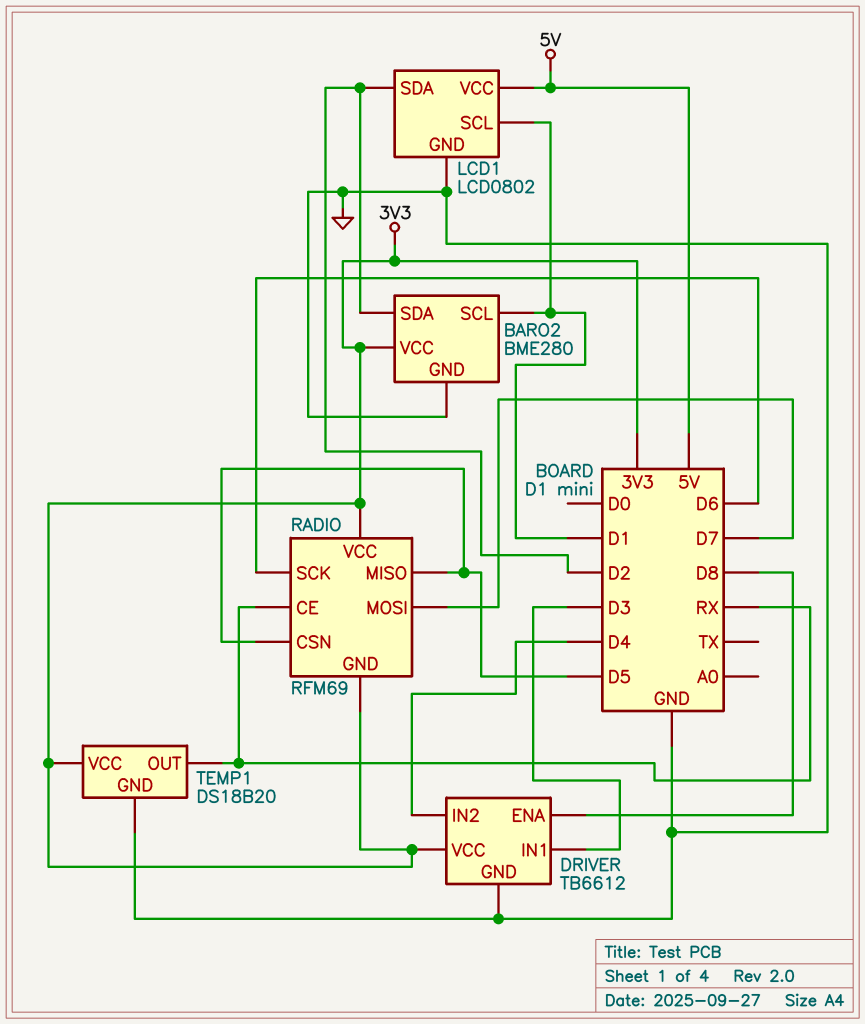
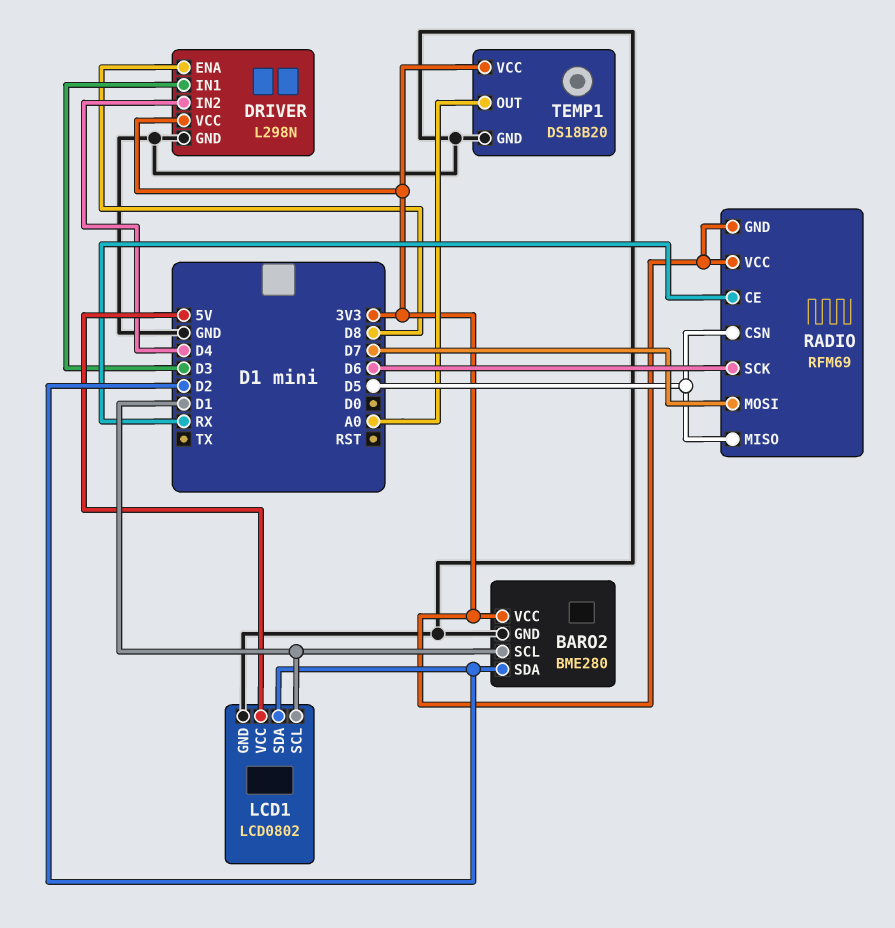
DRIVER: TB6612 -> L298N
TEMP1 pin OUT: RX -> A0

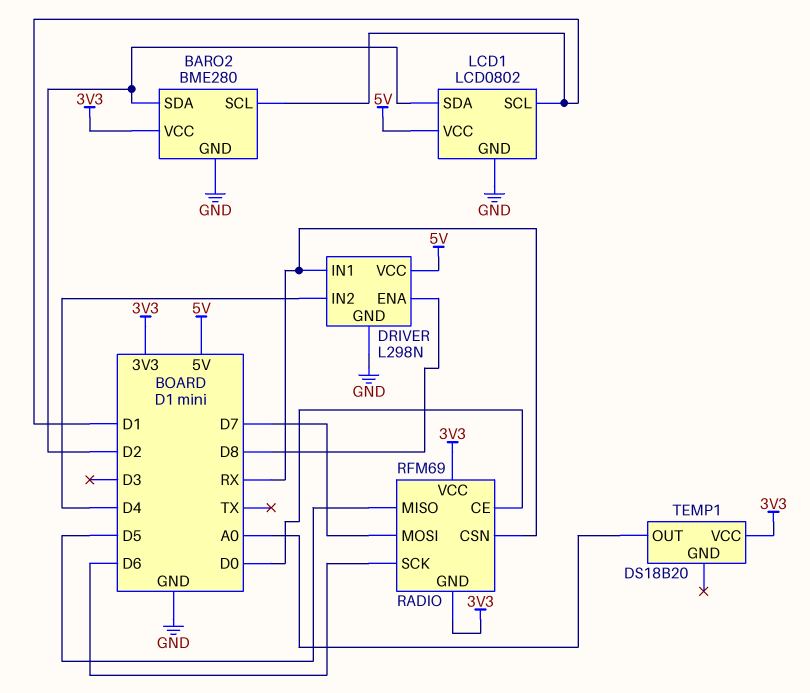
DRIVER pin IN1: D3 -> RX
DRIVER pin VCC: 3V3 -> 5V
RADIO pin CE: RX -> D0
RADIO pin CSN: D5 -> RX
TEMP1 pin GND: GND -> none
...
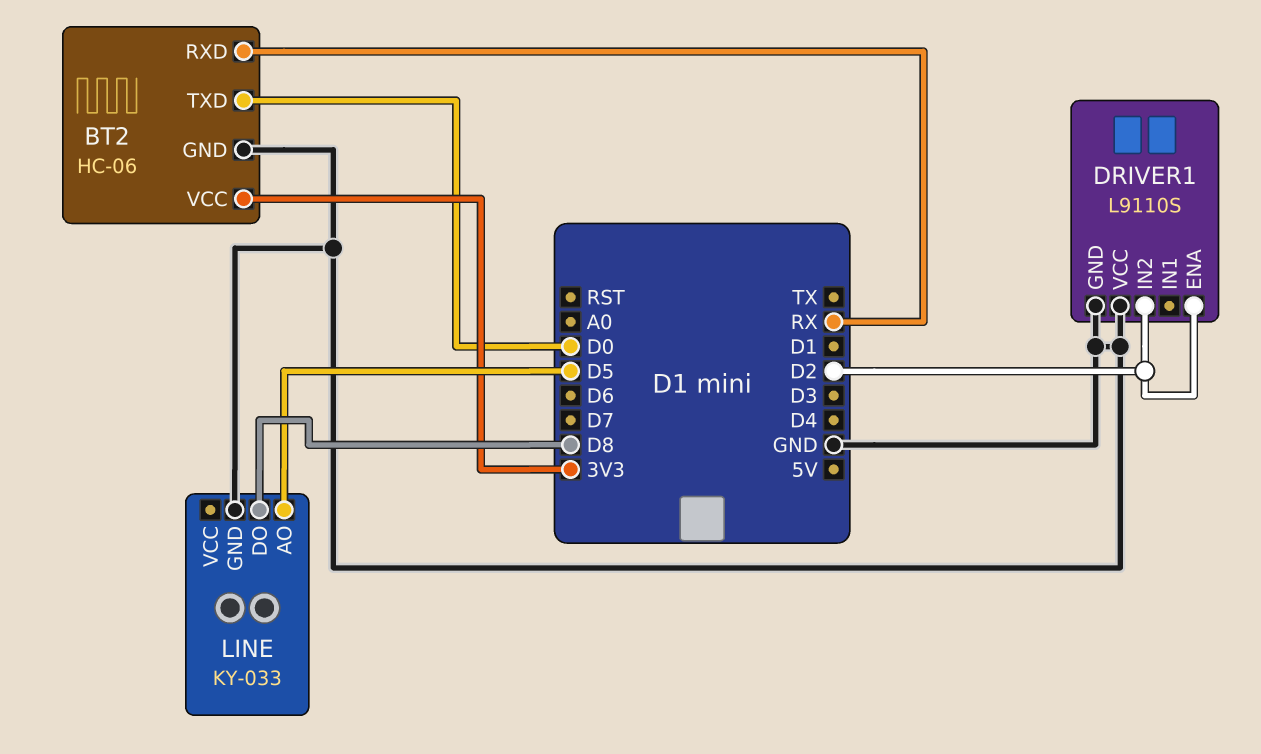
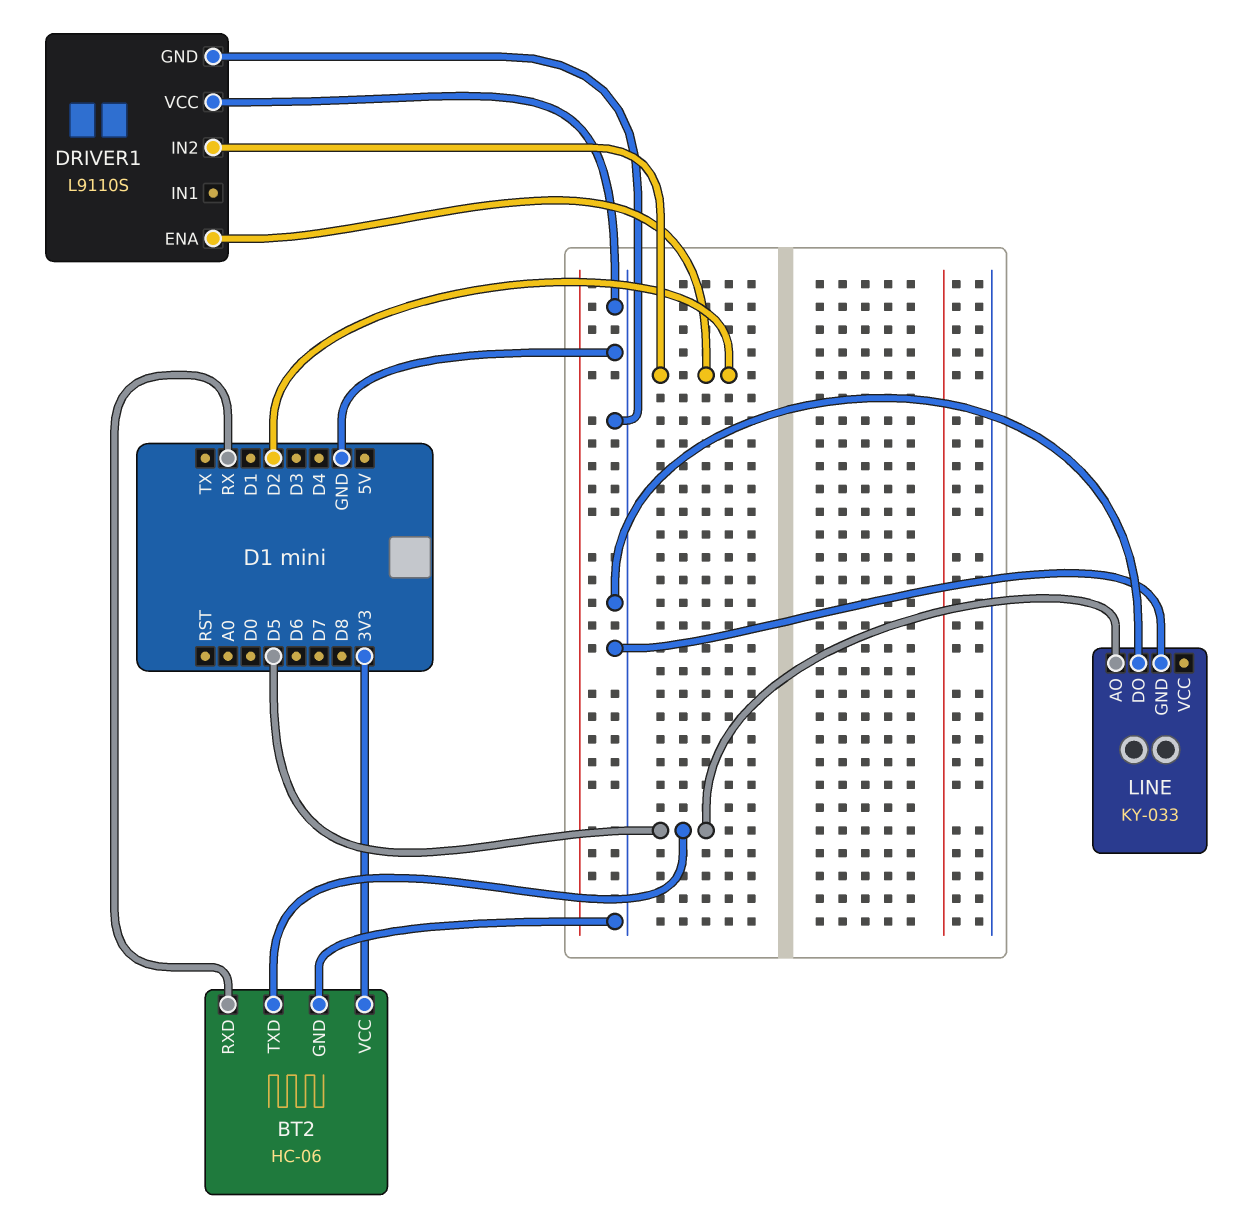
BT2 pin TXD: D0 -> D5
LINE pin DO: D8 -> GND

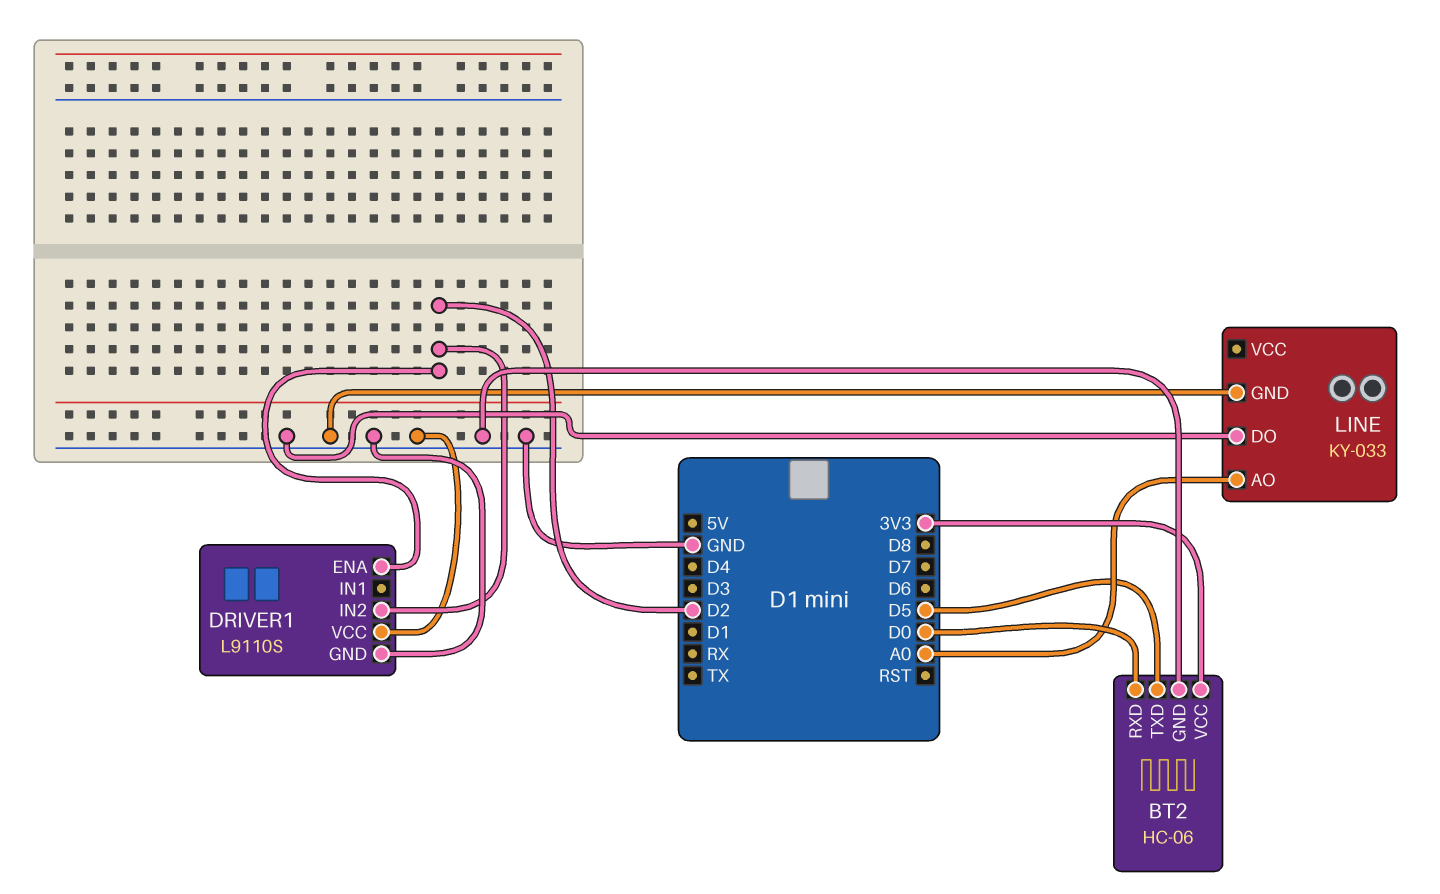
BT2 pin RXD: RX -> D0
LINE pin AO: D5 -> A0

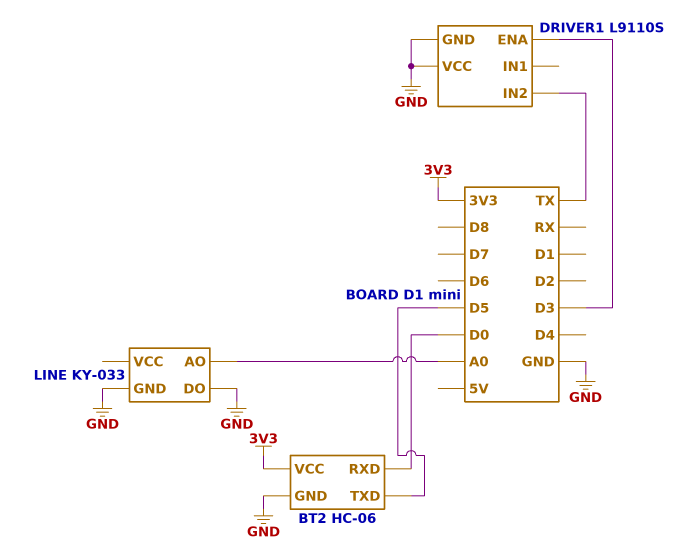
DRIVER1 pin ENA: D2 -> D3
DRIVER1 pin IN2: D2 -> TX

AIM OF THE TASK:
Please copy out from the data above, without any picture, exactly the lines running from the one that holds "LINE pin DO: D8 -> GND" through the one that holds "DRIVER1 pin IN2: D2 -> TX", and nothing beyond them.

RESPONSE BOX:
LINE pin DO: D8 -> GND

BT2 pin RXD: RX -> D0
LINE pin AO: D5 -> A0

DRIVER1 pin ENA: D2 -> D3
DRIVER1 pin IN2: D2 -> TX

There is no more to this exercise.